Quote the material below exactly as written, from the first line to the line that holds "chair: (1419, 796)", endpoints included.

======

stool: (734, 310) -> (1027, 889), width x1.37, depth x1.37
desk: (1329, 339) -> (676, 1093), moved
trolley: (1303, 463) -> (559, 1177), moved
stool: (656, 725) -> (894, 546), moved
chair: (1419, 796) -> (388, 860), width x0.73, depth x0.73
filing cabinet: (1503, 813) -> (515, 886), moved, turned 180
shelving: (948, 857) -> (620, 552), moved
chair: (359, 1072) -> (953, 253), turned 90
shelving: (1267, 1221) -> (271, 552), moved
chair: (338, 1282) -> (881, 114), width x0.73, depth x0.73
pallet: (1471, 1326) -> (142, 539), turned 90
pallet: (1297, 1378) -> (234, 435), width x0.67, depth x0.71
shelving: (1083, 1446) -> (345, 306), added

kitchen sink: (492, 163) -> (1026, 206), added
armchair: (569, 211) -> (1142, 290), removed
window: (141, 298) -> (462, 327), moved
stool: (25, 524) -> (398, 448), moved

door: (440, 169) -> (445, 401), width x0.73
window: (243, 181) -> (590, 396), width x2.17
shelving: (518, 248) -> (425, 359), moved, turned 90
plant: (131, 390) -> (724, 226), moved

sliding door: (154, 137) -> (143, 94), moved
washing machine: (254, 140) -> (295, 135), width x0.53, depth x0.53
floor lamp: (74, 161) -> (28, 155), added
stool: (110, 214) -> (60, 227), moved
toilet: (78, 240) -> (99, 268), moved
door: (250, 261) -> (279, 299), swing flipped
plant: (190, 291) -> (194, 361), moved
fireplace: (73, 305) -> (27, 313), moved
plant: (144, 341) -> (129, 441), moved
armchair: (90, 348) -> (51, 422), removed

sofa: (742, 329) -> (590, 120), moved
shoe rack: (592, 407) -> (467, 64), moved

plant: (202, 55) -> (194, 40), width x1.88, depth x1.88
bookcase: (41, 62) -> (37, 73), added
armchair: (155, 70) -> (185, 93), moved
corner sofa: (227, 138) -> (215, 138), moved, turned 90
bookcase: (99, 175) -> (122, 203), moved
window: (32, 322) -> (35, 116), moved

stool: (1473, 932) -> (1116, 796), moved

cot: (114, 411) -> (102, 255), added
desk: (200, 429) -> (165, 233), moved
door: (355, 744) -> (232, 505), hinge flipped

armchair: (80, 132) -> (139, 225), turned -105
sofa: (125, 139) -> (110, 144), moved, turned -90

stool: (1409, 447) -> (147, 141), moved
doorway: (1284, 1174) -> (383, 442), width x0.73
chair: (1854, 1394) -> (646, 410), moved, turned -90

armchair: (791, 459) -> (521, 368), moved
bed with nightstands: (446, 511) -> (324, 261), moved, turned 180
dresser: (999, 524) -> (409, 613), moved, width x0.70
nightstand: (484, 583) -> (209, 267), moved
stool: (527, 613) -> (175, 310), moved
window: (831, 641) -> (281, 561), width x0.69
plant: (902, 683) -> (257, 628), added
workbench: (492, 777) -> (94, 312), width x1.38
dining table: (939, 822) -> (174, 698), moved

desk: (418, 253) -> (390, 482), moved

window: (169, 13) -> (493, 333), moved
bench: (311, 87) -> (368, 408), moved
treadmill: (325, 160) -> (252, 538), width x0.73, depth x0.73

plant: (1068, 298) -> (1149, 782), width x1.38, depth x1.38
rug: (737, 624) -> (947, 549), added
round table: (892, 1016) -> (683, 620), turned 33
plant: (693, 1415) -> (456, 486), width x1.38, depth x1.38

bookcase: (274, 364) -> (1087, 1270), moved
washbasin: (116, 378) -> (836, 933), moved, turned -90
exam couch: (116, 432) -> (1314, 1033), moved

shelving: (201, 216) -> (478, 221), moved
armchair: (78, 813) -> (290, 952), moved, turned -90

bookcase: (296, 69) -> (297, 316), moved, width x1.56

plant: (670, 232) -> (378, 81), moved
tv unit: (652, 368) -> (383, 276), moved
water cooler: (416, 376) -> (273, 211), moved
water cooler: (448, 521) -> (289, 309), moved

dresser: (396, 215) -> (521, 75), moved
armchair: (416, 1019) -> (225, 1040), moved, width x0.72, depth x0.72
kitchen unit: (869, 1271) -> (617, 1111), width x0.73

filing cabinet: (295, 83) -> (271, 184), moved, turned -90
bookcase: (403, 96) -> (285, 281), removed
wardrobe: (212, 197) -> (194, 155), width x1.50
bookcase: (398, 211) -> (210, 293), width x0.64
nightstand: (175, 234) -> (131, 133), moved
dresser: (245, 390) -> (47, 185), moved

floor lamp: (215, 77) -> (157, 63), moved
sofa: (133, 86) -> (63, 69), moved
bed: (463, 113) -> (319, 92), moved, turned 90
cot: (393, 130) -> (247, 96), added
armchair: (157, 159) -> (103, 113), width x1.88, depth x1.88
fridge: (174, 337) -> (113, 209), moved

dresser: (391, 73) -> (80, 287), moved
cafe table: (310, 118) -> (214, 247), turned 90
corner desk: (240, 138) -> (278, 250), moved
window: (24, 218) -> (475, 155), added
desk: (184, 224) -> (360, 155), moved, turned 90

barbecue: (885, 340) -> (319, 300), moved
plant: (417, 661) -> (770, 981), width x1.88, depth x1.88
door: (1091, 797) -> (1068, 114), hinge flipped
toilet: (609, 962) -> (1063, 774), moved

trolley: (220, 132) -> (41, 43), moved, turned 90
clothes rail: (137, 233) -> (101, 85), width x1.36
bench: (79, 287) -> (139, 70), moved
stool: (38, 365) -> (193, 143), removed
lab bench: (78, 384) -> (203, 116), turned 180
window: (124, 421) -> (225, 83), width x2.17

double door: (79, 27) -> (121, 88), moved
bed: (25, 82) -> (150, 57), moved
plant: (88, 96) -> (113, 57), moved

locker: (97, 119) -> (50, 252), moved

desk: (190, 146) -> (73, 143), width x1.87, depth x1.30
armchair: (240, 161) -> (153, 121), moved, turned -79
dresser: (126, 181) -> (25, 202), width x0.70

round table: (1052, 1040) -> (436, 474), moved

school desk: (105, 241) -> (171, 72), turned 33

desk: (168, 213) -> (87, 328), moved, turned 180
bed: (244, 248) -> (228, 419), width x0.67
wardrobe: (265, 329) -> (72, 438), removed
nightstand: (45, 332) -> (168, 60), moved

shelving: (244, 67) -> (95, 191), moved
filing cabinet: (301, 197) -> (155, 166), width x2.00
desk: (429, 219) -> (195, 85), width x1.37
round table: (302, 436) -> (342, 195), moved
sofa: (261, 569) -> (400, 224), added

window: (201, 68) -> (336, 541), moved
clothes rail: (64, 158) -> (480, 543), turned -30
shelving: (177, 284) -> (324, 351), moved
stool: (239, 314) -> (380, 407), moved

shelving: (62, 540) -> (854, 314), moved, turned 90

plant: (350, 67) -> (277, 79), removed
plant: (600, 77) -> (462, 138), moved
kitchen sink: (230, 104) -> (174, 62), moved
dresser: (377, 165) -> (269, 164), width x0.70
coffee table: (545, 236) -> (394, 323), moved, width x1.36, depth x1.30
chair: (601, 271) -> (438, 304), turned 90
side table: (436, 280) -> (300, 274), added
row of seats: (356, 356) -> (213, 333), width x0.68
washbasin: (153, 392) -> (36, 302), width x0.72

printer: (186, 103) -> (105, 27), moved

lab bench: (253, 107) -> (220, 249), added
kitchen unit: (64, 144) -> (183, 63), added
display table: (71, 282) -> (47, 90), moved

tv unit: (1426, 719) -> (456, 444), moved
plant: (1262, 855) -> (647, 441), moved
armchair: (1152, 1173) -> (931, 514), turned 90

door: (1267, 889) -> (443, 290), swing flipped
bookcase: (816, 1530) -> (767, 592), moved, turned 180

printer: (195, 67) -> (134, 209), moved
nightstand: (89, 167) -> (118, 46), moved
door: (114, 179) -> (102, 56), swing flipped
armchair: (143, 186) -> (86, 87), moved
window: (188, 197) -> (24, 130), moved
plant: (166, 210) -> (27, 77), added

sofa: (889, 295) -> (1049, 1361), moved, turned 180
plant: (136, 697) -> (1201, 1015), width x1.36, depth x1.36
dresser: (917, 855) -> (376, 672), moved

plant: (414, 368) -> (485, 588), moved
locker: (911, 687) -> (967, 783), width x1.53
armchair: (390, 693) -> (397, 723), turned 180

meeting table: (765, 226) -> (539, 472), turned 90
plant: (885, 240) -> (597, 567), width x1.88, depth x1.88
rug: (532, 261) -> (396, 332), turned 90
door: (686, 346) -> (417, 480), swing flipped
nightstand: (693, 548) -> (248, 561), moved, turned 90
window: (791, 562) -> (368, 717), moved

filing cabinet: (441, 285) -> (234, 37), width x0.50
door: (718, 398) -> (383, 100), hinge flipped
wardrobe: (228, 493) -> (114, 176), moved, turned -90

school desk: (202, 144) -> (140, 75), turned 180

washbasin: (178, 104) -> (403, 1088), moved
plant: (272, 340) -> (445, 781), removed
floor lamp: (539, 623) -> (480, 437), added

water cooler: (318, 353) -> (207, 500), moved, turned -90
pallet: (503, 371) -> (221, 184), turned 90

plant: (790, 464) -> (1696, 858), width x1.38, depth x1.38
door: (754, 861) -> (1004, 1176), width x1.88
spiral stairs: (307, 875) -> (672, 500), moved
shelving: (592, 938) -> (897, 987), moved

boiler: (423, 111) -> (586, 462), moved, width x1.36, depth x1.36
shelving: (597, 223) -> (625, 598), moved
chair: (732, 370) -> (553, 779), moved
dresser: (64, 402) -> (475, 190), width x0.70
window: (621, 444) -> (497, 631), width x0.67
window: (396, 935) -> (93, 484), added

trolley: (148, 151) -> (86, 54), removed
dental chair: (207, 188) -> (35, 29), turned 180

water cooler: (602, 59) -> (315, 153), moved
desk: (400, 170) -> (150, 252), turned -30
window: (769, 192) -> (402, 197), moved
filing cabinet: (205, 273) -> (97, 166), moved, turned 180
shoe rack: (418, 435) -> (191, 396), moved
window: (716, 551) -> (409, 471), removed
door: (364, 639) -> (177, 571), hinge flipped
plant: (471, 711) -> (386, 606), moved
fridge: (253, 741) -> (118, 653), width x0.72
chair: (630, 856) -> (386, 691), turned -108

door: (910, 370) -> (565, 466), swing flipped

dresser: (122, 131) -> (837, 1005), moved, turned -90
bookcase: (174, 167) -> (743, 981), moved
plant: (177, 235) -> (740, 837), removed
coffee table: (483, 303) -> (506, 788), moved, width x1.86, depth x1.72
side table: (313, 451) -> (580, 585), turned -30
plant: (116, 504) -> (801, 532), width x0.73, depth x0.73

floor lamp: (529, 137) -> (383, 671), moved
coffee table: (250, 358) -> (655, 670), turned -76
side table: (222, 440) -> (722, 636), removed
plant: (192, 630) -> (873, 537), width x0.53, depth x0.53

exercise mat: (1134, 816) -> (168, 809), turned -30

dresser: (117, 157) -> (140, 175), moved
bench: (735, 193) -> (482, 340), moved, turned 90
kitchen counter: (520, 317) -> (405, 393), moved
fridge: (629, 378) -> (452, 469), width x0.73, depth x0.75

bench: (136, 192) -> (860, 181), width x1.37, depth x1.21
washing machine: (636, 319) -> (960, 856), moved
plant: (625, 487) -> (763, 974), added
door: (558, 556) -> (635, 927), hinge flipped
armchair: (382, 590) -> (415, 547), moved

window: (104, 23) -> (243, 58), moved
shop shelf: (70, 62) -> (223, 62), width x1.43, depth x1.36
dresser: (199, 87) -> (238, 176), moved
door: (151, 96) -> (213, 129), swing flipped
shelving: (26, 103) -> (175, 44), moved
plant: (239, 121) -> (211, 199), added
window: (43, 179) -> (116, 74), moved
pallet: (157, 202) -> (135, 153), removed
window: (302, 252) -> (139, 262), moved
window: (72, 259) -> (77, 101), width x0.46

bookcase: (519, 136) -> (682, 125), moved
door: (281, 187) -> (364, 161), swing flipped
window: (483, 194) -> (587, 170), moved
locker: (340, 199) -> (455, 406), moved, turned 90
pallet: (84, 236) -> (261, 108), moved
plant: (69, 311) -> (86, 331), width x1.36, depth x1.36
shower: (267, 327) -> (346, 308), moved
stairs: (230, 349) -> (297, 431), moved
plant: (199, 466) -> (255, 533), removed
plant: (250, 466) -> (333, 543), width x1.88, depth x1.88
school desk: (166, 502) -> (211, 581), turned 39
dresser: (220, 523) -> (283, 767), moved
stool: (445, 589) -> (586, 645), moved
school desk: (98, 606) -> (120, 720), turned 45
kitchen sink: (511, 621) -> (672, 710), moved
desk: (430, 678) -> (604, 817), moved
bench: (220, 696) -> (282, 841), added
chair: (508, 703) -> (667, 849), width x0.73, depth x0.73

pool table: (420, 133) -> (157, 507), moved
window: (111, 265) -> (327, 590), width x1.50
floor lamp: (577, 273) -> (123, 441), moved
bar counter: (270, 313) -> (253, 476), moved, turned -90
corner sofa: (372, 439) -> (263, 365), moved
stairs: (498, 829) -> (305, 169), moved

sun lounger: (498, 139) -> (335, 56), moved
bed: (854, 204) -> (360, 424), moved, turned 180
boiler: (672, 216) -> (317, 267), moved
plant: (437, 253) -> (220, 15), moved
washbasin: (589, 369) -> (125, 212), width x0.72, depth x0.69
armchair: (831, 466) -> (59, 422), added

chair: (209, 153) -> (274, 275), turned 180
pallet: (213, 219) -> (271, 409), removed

======

Problem solution
stool: (734, 310) -> (1027, 889), width x1.37, depth x1.37
desk: (1329, 339) -> (676, 1093), moved
trolley: (1303, 463) -> (559, 1177), moved
stool: (656, 725) -> (894, 546), moved
chair: (1419, 796) -> (388, 860), width x0.73, depth x0.73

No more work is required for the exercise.